● EXERCISE
Would you reproduce the whole listing exactly, minus its images?

● DATA SECTION
========

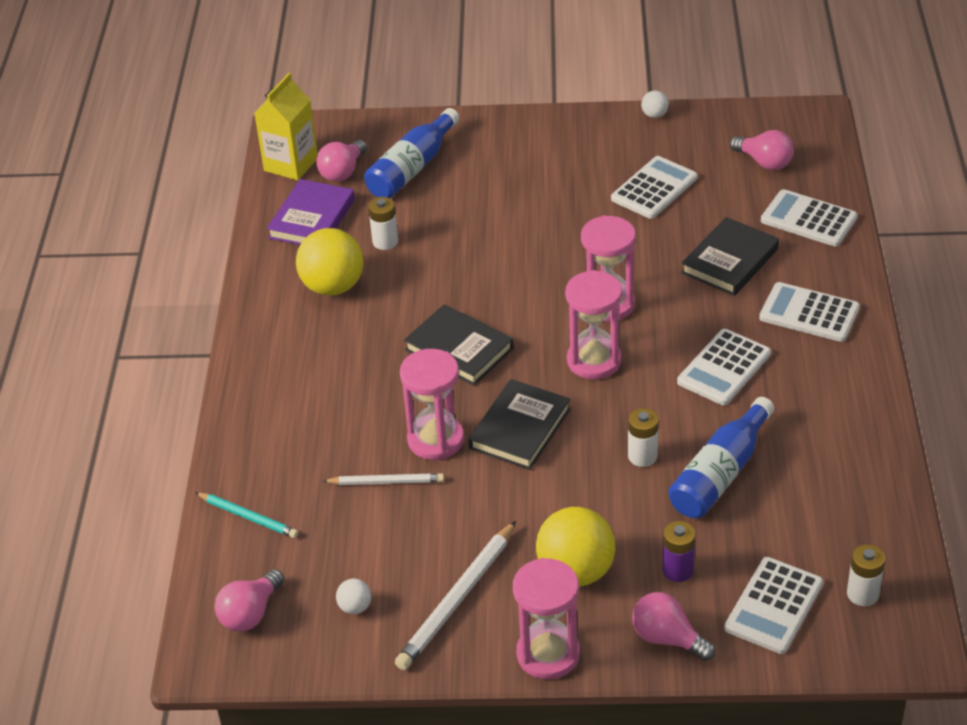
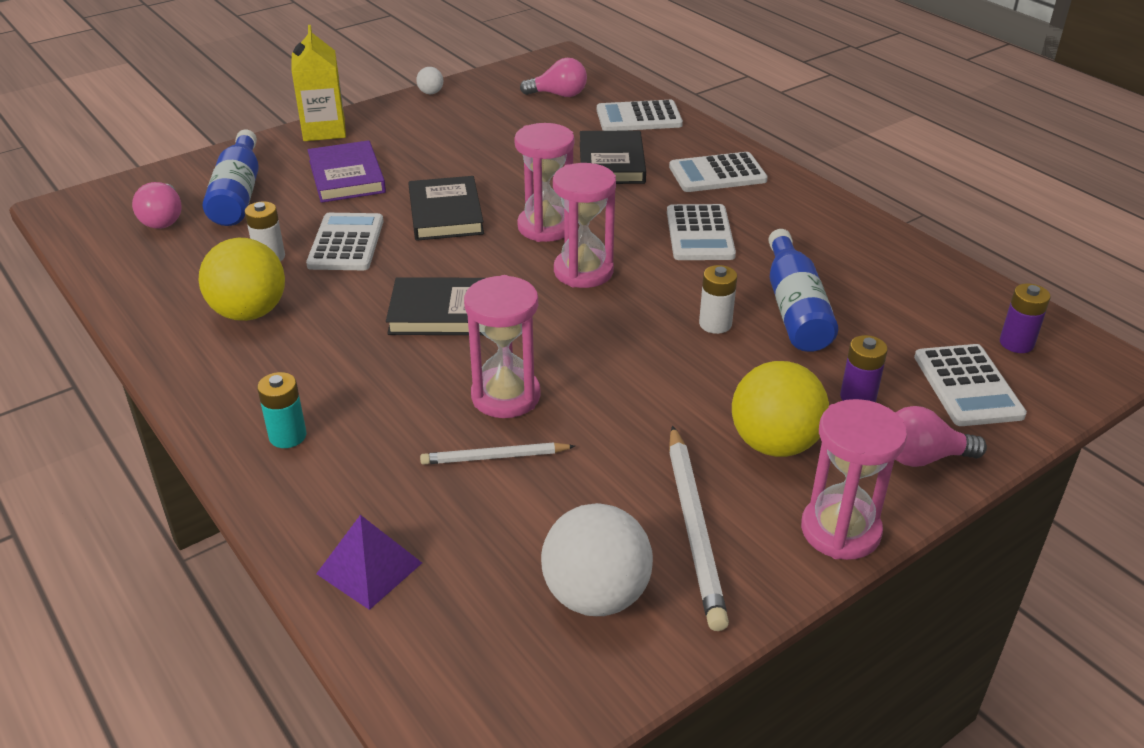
camera: 40 degrees left, 5 degrees down
(248, 517) = (369, 568): turquoise pencil -> purple pyramid
(250, 613) = (480, 672): pink light bulb -> none
(277, 400) = (288, 436): none -> turquoise battery
(291, 164) = (96, 232): yellow carton -> yellow carton (324, 130)
(312, 219) = (166, 266): purple book -> purple book (347, 177)
(355, 607) = (596, 595): white ball -> white ball, size x2.25
(386, 482) = (495, 457): white pencil -> white pencil turned 150 degrees counterclockwise
(520, 428) = (578, 351): black book -> black book (445, 213)
(654, 188) = (489, 138): white calculator -> white calculator (346, 243)
(862, 594) = (1016, 343): white battery -> purple battery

========

● ANSWER SECTION
camera: 40 degrees left, 5 degrees down
(248, 517) = (369, 568): turquoise pencil -> purple pyramid
(250, 613) = (480, 672): pink light bulb -> none
(277, 400) = (288, 436): none -> turquoise battery
(291, 164) = (96, 232): yellow carton -> yellow carton (324, 130)
(312, 219) = (166, 266): purple book -> purple book (347, 177)
(355, 607) = (596, 595): white ball -> white ball, size x2.25
(386, 482) = (495, 457): white pencil -> white pencil turned 150 degrees counterclockwise
(520, 428) = (578, 351): black book -> black book (445, 213)
(654, 188) = (489, 138): white calculator -> white calculator (346, 243)
(862, 594) = (1016, 343): white battery -> purple battery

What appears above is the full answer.